# What is required
Omit all pictures, then retype the data exactly as given.
● ● ● ● ●
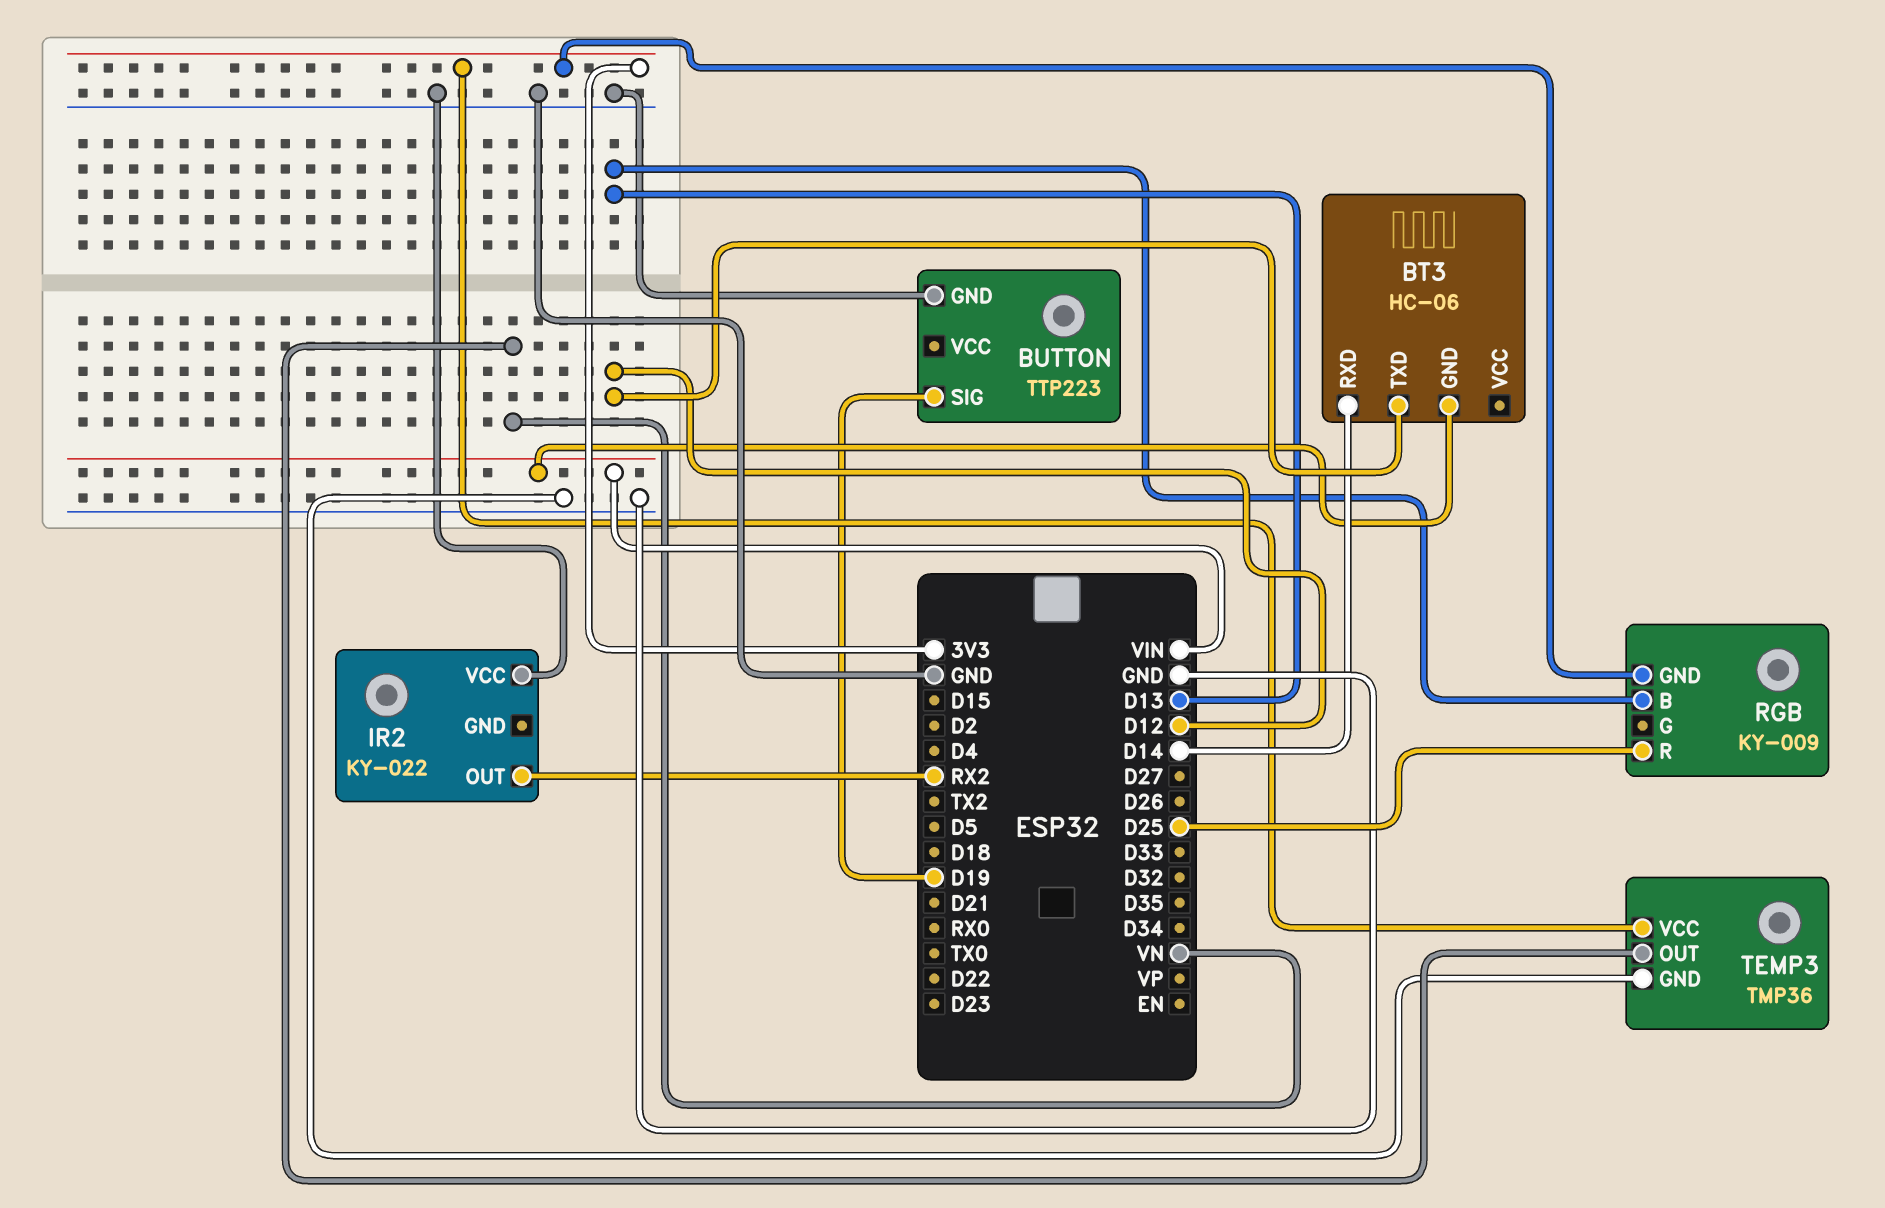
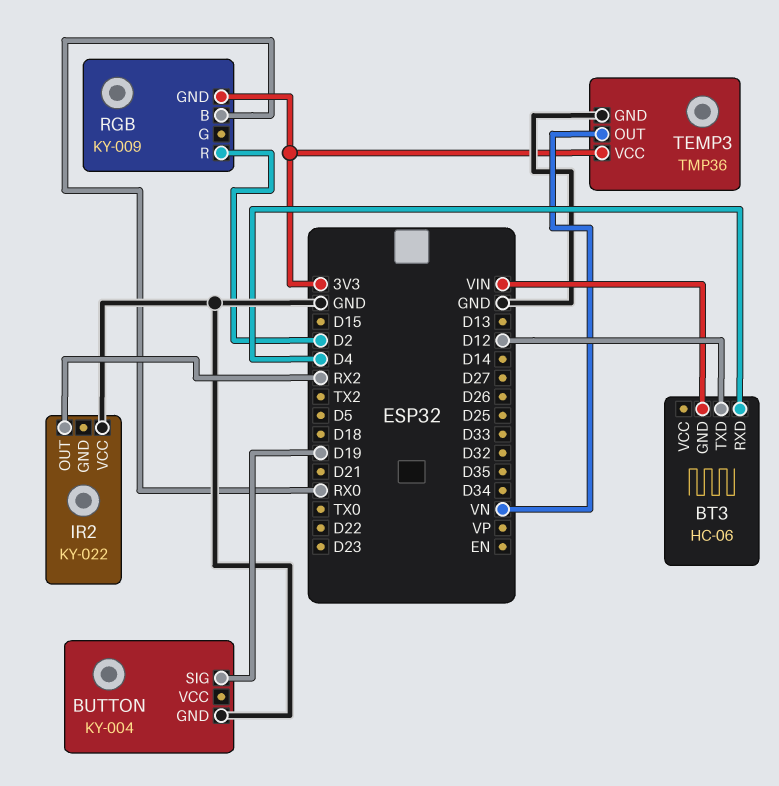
BT3 pin RXD: D14 -> D4
BUTTON: TTP223 -> KY-004
RGB pin B: D13 -> RX0
RGB pin R: D25 -> D2

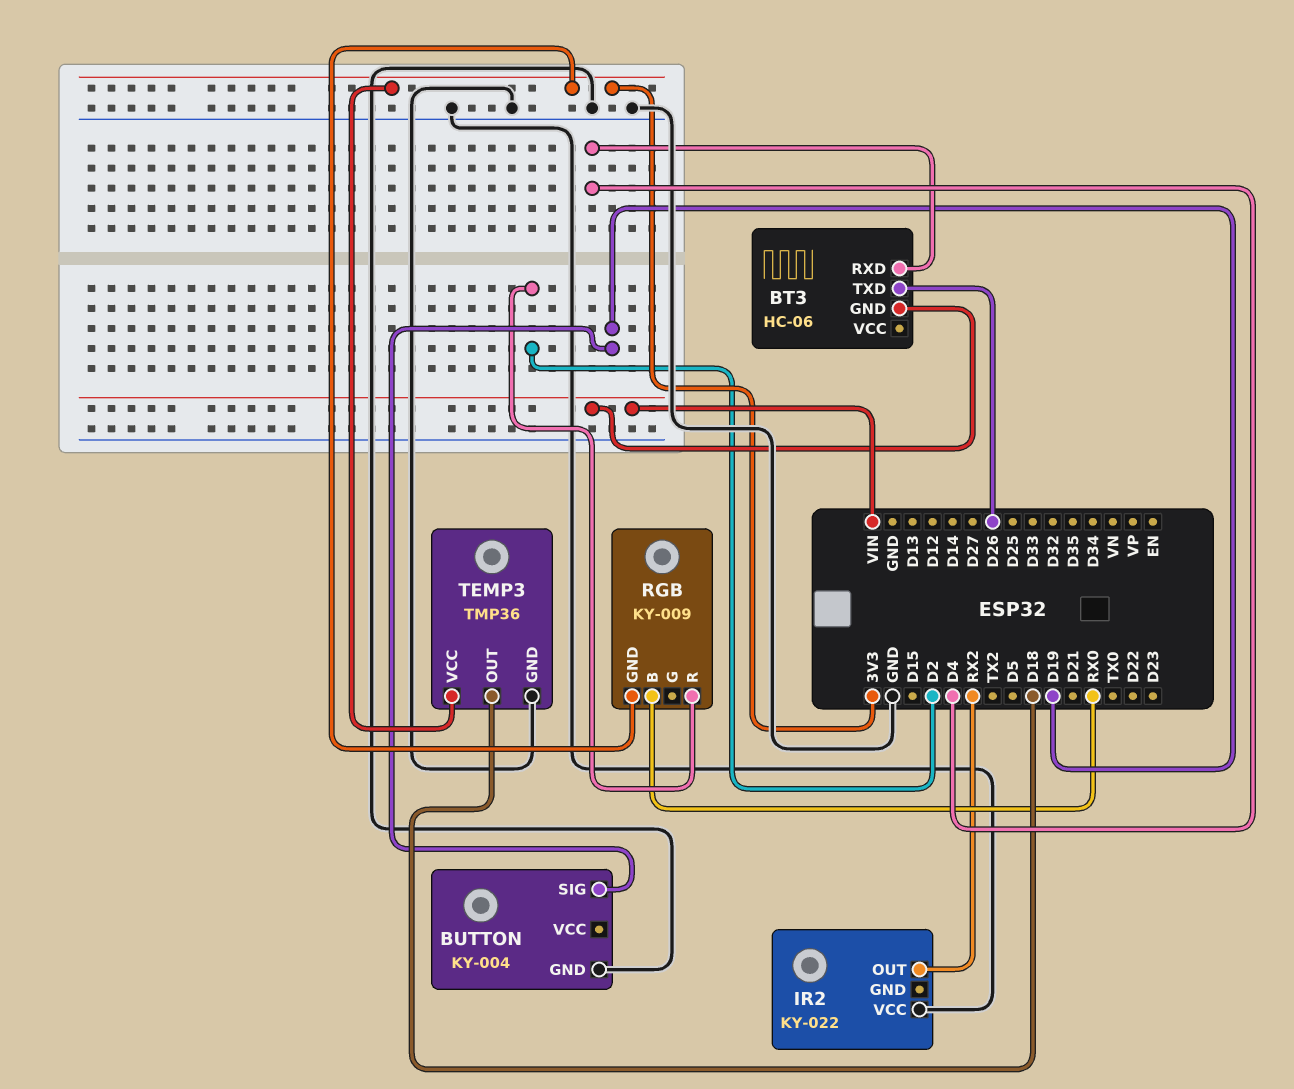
BT3 pin TXD: D12 -> D26
TEMP3 pin OUT: VN -> D18

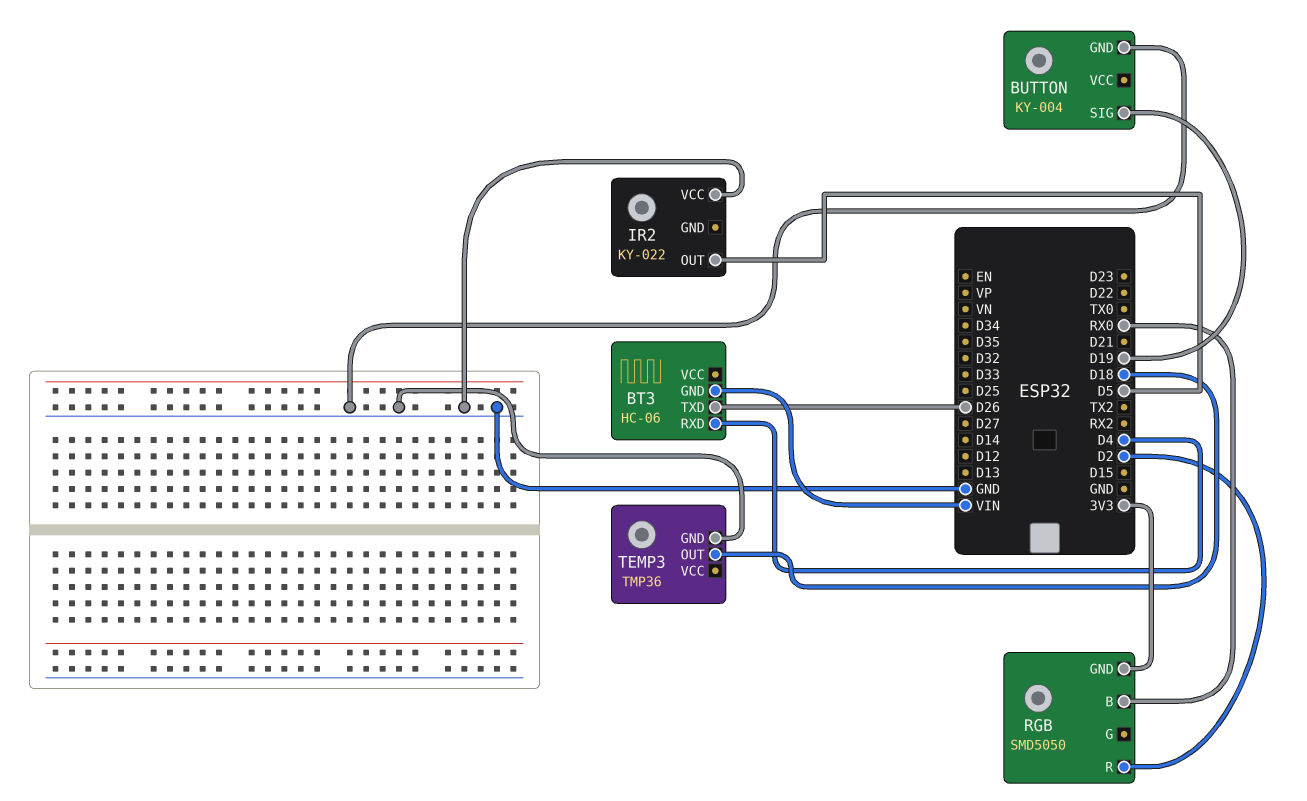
IR2 pin OUT: RX2 -> D5
RGB: KY-009 -> SMD5050
TEMP3 pin VCC: 3V3 -> none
● ● ● ● ●
# Response
BT3 pin RXD: D14 -> D4
BUTTON: TTP223 -> KY-004
RGB pin B: D13 -> RX0
RGB pin R: D25 -> D2

BT3 pin TXD: D12 -> D26
TEMP3 pin OUT: VN -> D18

IR2 pin OUT: RX2 -> D5
RGB: KY-009 -> SMD5050
TEMP3 pin VCC: 3V3 -> none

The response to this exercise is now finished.